## YOUR INSTRUCTIONS
In the records below, find the line containing "IC206 pin GP0: none -> COM", then extract that line and all subsequent lines exactly, leaving out everything else.

─── MATERIALS PROVIDED ───

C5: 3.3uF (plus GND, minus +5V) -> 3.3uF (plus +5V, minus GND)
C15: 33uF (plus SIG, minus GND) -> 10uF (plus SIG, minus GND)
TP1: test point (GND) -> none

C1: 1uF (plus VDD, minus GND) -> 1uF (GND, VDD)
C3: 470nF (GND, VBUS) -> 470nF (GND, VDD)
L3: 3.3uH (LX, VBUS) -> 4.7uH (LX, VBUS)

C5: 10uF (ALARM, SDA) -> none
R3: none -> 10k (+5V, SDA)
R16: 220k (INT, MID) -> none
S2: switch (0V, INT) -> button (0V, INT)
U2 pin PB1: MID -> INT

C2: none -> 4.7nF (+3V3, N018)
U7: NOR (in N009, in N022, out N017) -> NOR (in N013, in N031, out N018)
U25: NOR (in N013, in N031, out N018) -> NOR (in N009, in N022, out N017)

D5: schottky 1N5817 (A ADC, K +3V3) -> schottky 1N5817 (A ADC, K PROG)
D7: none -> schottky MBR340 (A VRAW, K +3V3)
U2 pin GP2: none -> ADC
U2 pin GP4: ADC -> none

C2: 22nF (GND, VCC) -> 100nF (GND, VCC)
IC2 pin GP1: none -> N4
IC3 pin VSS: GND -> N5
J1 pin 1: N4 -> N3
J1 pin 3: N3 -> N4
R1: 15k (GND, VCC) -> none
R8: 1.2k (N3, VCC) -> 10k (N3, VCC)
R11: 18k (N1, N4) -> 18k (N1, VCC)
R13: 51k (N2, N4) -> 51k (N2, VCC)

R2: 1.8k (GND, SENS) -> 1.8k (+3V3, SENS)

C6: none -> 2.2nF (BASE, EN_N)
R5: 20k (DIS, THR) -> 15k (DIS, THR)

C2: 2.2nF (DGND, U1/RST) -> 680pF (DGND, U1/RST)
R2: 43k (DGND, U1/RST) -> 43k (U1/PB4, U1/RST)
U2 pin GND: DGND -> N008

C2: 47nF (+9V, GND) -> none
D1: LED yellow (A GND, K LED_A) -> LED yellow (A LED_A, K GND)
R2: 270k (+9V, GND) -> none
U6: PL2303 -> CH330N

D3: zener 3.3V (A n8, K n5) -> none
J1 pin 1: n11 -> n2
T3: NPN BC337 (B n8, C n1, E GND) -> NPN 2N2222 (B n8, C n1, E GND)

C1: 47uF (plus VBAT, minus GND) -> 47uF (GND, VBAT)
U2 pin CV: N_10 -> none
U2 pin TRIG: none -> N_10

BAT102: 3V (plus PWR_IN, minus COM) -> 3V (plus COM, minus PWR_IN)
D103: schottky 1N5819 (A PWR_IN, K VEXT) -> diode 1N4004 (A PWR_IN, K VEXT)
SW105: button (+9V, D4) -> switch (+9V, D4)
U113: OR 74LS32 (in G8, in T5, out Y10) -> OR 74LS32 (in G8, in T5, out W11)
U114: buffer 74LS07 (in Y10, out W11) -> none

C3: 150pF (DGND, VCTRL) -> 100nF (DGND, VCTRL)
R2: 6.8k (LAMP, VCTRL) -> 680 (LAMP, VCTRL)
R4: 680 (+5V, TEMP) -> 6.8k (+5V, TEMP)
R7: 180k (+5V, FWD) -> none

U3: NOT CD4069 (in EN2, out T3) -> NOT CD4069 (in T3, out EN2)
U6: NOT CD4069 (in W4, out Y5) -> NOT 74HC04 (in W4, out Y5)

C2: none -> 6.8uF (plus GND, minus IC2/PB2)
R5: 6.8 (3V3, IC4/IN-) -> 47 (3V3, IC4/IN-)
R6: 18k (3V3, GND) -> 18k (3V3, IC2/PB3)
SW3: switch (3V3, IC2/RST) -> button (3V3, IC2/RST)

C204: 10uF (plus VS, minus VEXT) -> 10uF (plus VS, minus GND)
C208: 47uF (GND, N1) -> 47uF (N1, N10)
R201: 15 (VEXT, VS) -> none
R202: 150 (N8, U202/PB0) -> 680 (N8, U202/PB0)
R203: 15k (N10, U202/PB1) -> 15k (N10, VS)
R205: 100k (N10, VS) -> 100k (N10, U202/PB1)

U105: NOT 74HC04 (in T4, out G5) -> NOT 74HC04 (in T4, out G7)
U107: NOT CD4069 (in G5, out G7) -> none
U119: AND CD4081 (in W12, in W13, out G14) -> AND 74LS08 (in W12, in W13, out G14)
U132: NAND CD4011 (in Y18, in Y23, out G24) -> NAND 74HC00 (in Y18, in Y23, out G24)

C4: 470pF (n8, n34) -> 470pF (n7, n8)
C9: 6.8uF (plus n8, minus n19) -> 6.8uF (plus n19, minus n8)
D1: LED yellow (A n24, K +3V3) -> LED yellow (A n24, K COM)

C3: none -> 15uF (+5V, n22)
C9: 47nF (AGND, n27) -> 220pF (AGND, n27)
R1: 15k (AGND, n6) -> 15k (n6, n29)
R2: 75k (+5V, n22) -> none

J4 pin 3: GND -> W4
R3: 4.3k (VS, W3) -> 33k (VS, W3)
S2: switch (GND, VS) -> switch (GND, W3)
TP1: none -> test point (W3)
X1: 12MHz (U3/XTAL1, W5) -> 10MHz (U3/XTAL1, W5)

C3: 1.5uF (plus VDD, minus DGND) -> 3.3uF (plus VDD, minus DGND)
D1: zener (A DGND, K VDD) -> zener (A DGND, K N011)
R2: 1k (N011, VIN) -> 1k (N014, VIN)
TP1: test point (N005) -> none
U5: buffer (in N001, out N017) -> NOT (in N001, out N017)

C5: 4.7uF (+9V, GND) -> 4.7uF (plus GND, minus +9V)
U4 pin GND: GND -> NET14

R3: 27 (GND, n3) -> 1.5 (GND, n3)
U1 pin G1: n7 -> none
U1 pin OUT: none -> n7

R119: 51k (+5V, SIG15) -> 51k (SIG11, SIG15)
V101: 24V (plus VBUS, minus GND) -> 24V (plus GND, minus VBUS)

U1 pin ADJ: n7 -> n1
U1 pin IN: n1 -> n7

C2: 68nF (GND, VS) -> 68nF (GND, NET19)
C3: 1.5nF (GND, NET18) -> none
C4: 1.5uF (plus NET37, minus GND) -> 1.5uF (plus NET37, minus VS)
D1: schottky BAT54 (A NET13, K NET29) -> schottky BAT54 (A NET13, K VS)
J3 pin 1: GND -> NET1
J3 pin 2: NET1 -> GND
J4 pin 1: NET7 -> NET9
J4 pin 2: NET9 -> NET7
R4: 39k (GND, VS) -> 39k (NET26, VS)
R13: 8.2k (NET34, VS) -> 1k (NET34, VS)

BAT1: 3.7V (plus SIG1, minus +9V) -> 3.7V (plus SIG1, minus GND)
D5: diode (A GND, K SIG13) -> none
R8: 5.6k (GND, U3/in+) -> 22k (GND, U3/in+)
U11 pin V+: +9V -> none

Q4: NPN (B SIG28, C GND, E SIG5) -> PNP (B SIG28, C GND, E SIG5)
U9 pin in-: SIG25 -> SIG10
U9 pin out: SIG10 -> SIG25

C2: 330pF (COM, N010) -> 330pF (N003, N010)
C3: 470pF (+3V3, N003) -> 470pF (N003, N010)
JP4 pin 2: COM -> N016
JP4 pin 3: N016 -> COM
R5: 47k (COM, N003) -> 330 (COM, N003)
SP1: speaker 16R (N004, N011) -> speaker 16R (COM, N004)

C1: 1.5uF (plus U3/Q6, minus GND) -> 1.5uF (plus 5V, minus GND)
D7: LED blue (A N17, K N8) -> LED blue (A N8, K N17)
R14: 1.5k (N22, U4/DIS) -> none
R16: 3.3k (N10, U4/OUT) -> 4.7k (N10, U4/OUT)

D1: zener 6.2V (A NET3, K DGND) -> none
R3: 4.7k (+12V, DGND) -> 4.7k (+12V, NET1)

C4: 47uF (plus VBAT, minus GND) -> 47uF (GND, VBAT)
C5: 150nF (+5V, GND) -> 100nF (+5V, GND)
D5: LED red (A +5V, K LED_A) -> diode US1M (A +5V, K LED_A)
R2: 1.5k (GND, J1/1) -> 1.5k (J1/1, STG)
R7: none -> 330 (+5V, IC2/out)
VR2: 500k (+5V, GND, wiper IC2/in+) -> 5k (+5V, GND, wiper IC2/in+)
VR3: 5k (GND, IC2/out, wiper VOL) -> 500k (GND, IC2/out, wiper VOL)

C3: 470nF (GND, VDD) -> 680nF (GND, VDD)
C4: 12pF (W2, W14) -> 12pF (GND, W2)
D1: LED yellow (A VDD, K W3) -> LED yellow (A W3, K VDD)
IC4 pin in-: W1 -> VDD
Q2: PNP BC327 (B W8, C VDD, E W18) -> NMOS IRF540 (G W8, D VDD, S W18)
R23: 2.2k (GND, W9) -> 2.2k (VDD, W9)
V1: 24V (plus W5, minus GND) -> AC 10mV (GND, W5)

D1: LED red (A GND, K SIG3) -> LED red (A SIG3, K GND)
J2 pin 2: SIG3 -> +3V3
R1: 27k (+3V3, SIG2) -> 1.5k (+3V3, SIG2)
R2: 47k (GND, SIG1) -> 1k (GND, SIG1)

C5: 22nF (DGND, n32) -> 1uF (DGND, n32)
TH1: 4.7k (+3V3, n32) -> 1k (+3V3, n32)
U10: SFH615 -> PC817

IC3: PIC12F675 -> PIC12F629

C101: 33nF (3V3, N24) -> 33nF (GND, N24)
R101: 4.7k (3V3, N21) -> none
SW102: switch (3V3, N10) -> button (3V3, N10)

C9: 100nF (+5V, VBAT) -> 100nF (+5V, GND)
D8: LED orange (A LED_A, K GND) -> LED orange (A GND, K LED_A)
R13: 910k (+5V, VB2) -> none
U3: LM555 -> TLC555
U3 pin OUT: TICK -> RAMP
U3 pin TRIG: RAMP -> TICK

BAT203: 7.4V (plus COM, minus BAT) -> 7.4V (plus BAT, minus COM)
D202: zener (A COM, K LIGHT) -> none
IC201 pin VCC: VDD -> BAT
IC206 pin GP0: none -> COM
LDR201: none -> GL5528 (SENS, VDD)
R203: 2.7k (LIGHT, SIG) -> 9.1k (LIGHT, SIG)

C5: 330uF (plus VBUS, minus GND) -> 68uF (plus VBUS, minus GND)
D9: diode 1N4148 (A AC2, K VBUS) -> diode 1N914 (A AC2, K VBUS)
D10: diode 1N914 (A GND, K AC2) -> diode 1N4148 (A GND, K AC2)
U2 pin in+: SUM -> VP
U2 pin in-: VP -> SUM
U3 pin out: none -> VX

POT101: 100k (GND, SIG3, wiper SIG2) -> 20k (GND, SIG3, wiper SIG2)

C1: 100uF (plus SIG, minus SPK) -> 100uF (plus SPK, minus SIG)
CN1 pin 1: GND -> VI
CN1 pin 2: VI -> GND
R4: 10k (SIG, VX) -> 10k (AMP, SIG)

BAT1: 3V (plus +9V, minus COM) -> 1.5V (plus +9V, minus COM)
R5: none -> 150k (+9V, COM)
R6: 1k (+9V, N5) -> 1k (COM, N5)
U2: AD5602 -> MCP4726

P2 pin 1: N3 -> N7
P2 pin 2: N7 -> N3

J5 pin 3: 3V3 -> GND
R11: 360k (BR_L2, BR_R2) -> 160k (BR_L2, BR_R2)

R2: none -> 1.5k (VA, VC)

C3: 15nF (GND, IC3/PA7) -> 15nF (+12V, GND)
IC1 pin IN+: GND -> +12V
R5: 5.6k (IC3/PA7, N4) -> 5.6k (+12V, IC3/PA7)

───

## FINAL ANSWER
IC206 pin GP0: none -> COM
LDR201: none -> GL5528 (SENS, VDD)
R203: 2.7k (LIGHT, SIG) -> 9.1k (LIGHT, SIG)

C5: 330uF (plus VBUS, minus GND) -> 68uF (plus VBUS, minus GND)
D9: diode 1N4148 (A AC2, K VBUS) -> diode 1N914 (A AC2, K VBUS)
D10: diode 1N914 (A GND, K AC2) -> diode 1N4148 (A GND, K AC2)
U2 pin in+: SUM -> VP
U2 pin in-: VP -> SUM
U3 pin out: none -> VX

POT101: 100k (GND, SIG3, wiper SIG2) -> 20k (GND, SIG3, wiper SIG2)

C1: 100uF (plus SIG, minus SPK) -> 100uF (plus SPK, minus SIG)
CN1 pin 1: GND -> VI
CN1 pin 2: VI -> GND
R4: 10k (SIG, VX) -> 10k (AMP, SIG)

BAT1: 3V (plus +9V, minus COM) -> 1.5V (plus +9V, minus COM)
R5: none -> 150k (+9V, COM)
R6: 1k (+9V, N5) -> 1k (COM, N5)
U2: AD5602 -> MCP4726

P2 pin 1: N3 -> N7
P2 pin 2: N7 -> N3

J5 pin 3: 3V3 -> GND
R11: 360k (BR_L2, BR_R2) -> 160k (BR_L2, BR_R2)

R2: none -> 1.5k (VA, VC)

C3: 15nF (GND, IC3/PA7) -> 15nF (+12V, GND)
IC1 pin IN+: GND -> +12V
R5: 5.6k (IC3/PA7, N4) -> 5.6k (+12V, IC3/PA7)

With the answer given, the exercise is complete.